How to complete this task — Keep the images out while you set down the data exactly.

Material to process —
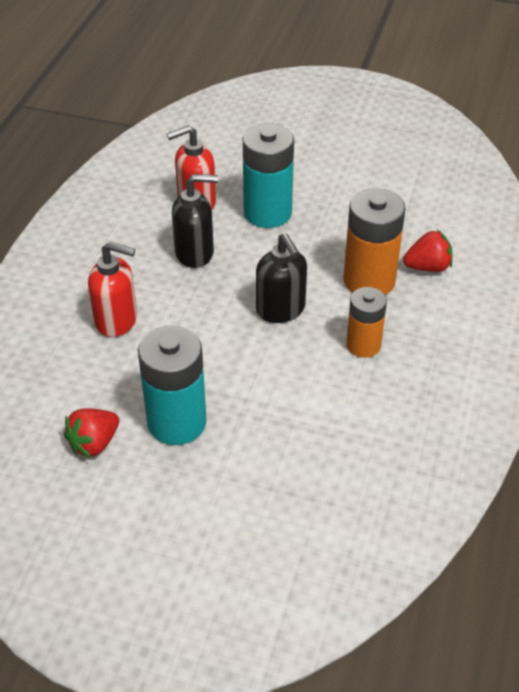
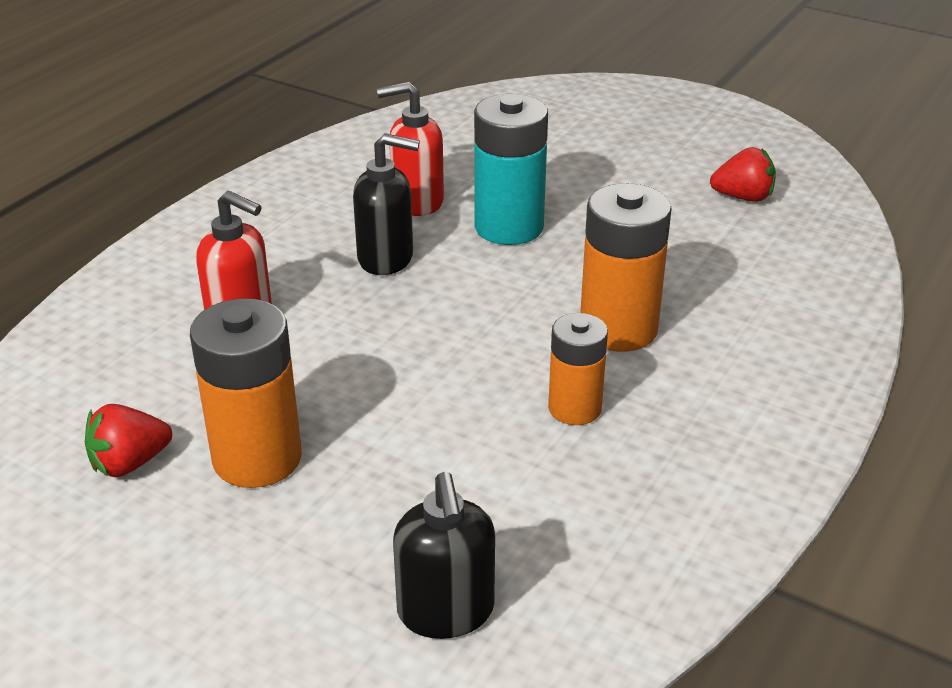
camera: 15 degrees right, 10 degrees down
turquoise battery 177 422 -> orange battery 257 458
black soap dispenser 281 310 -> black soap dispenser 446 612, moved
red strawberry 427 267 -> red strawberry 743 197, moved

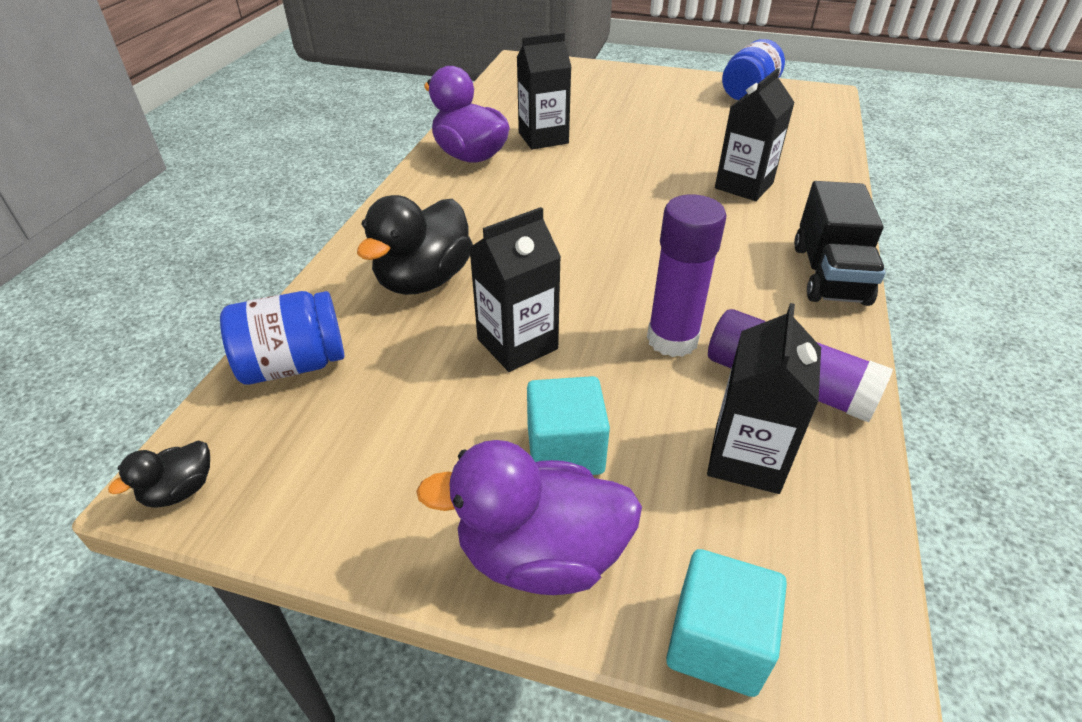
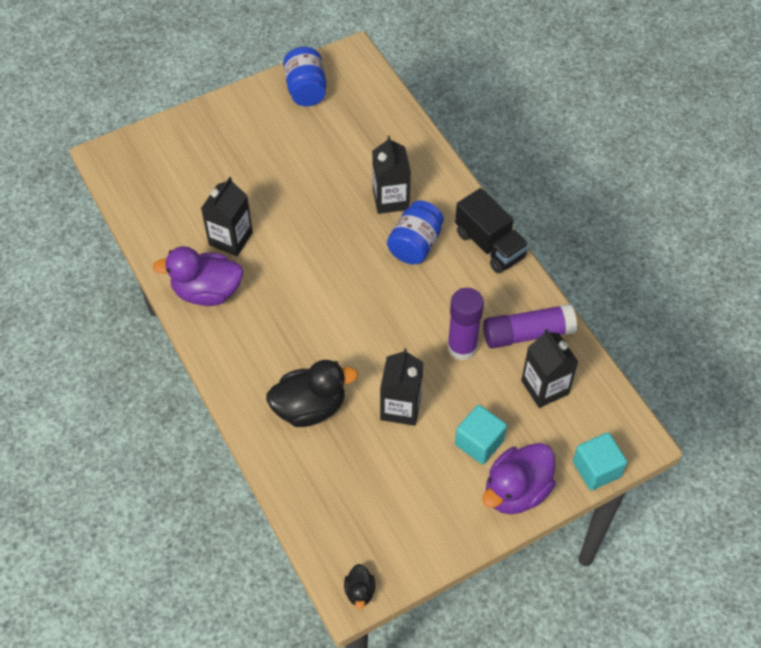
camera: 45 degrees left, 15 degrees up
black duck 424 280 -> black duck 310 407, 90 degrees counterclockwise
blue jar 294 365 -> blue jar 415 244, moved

Exercise result —
camera: 15 degrees right, 10 degrees down
turquoise battery 177 422 -> orange battery 257 458
black soap dispenser 281 310 -> black soap dispenser 446 612, moved
red strawberry 427 267 -> red strawberry 743 197, moved

camera: 45 degrees left, 15 degrees up
black duck 424 280 -> black duck 310 407, 90 degrees counterclockwise
blue jar 294 365 -> blue jar 415 244, moved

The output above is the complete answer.